> _What you have to do_
Make an exact copy of the listing, without images.

==== Data

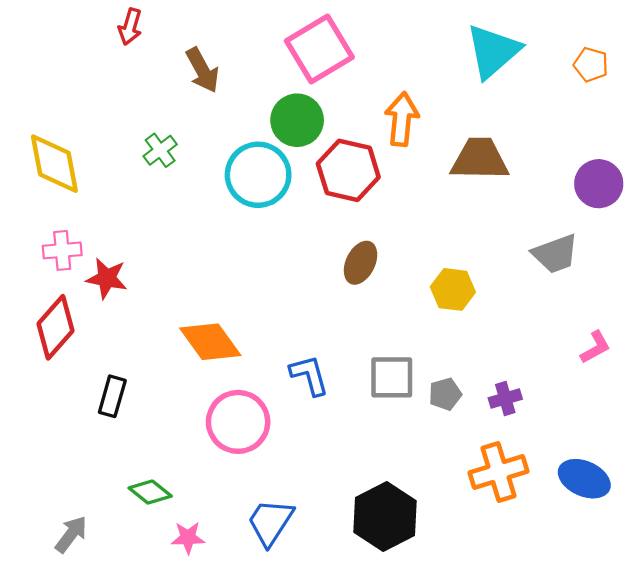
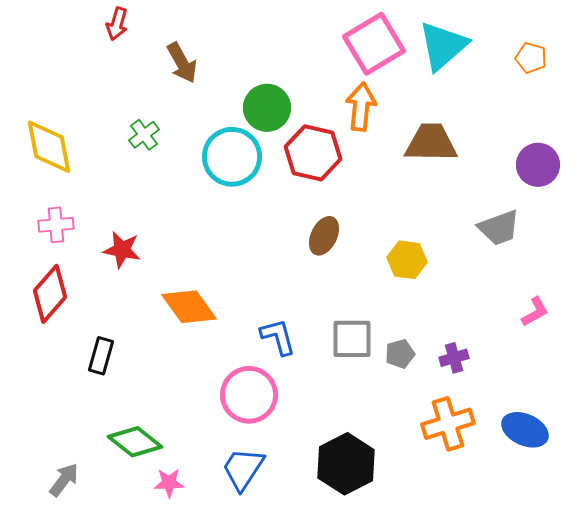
pink square: (319, 49) -> (374, 44), moved
red star: (107, 278) -> (122, 250), moved
pink circle: (238, 422) -> (249, 395), moved
green diamond: (150, 492) -> (135, 442), size x1.4

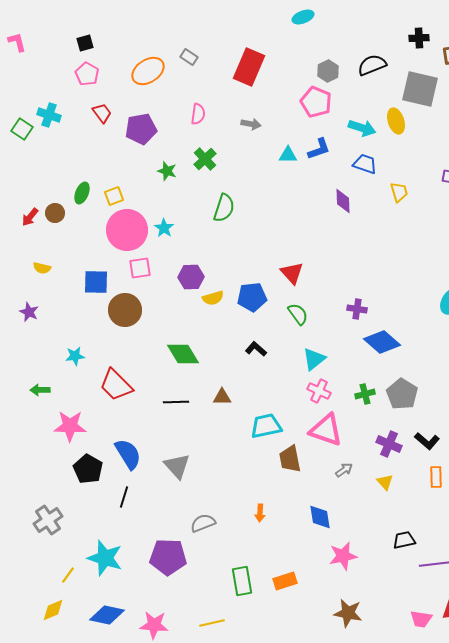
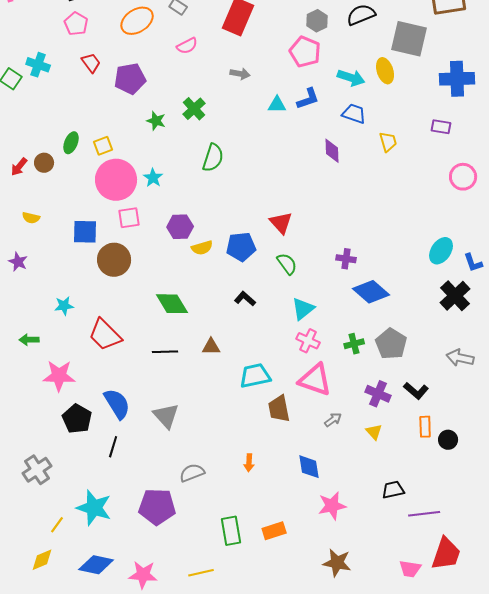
pink semicircle: (198, 114) -> (187, 46), moved, turned 55

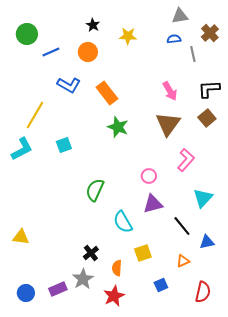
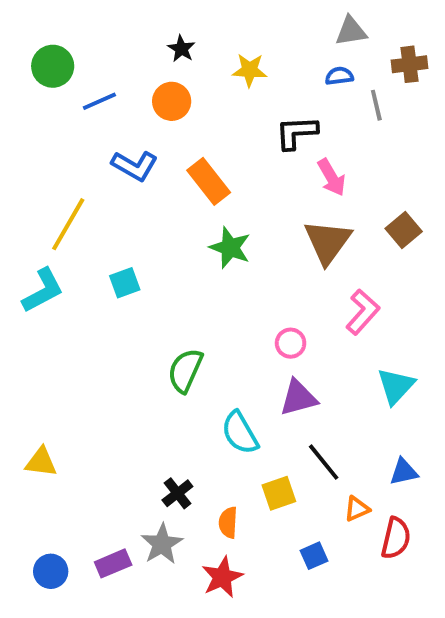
brown cross: (210, 33) -> (410, 64), turned 36
black L-shape: (209, 89) -> (296, 133), moved
black line: (182, 226) -> (324, 462), moved
red semicircle: (203, 292) -> (396, 538), moved

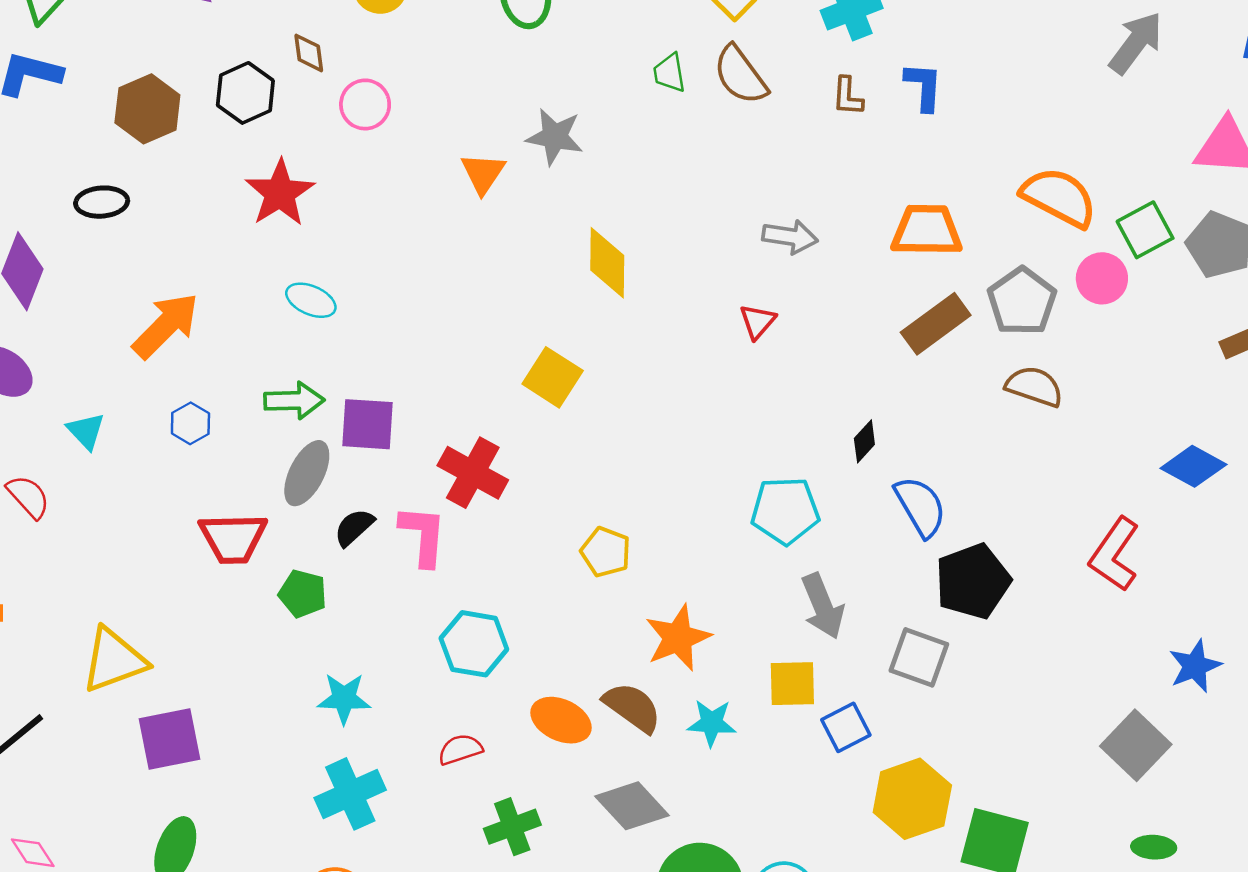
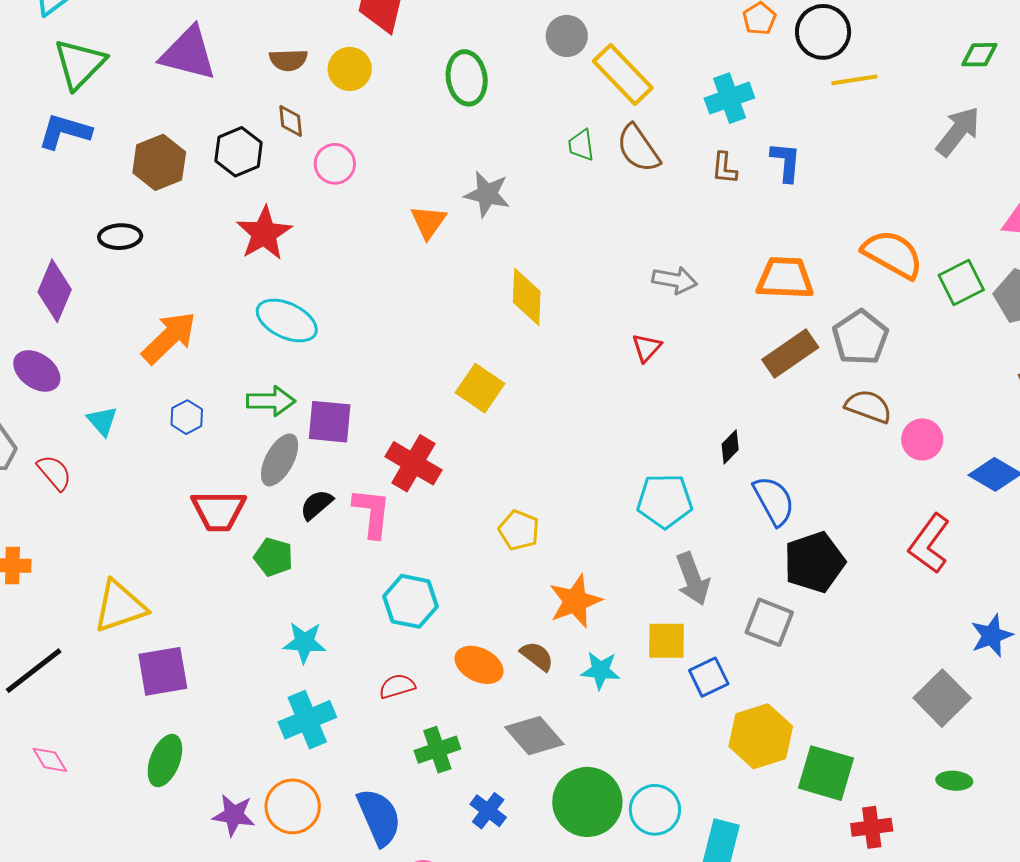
pink circle: (1102, 278) -> (922, 439), moved
cyan ellipse: (311, 300) -> (287, 321), size x1.5
brown semicircle: (632, 707) -> (537, 656), size x0.7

========

> _Reply_
pink square: (319, 49) -> (374, 44), moved
red star: (107, 278) -> (122, 250), moved
pink circle: (238, 422) -> (249, 395), moved
green diamond: (150, 492) -> (135, 442), size x1.4

pink semicircle: (198, 114) -> (187, 46), moved, turned 55

brown cross: (210, 33) -> (410, 64), turned 36
black L-shape: (209, 89) -> (296, 133), moved
black line: (182, 226) -> (324, 462), moved
red semicircle: (203, 292) -> (396, 538), moved

pink circle: (1102, 278) -> (922, 439), moved
cyan ellipse: (311, 300) -> (287, 321), size x1.5
brown semicircle: (632, 707) -> (537, 656), size x0.7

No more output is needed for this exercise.